Available data:
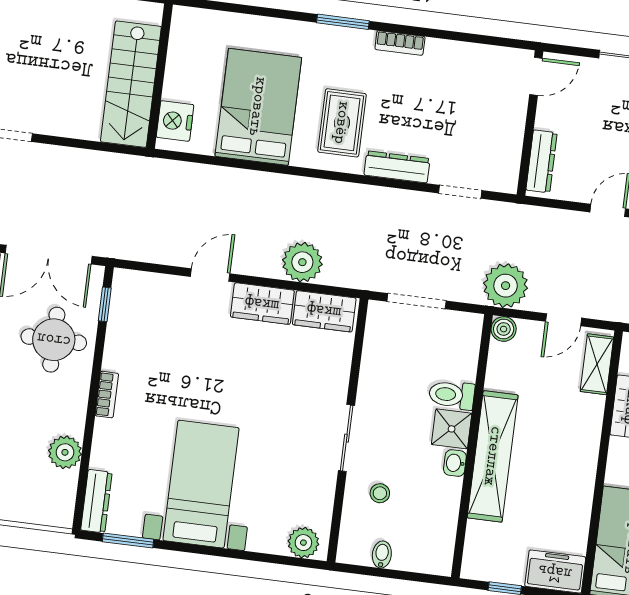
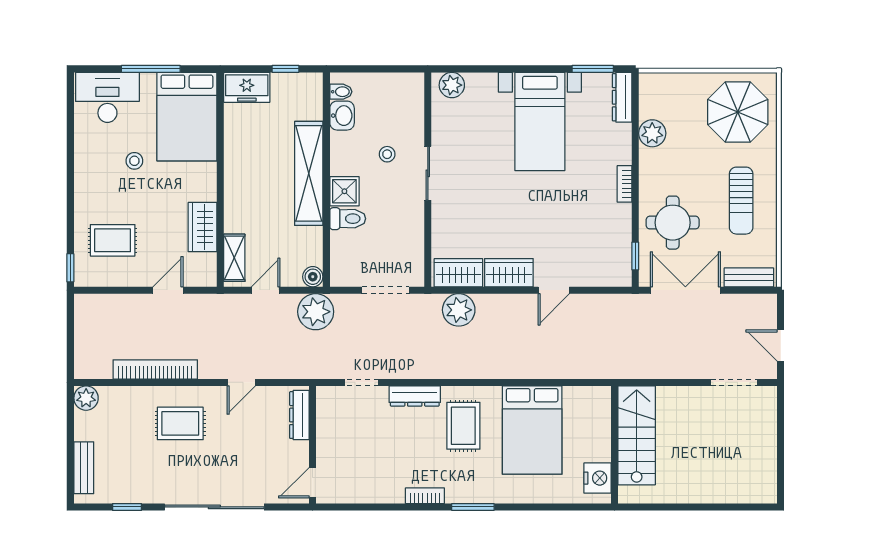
nightstand: (175, 121) -> (598, 478), moved
plant: (302, 262) -> (459, 310), moved
washbasin: (455, 463) -> (342, 116), moved, width x1.38, depth x1.45
stool: (380, 493) -> (387, 154), moved
bidet: (382, 555) -> (341, 92), moved, turned -90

Task instructions: Go through the listing above and write it all out exactly, leaving out any picture.

Task response:
nightstand: (175, 121) -> (598, 478), moved
plant: (302, 262) -> (459, 310), moved
washbasin: (455, 463) -> (342, 116), moved, width x1.38, depth x1.45
stool: (380, 493) -> (387, 154), moved
bidet: (382, 555) -> (341, 92), moved, turned -90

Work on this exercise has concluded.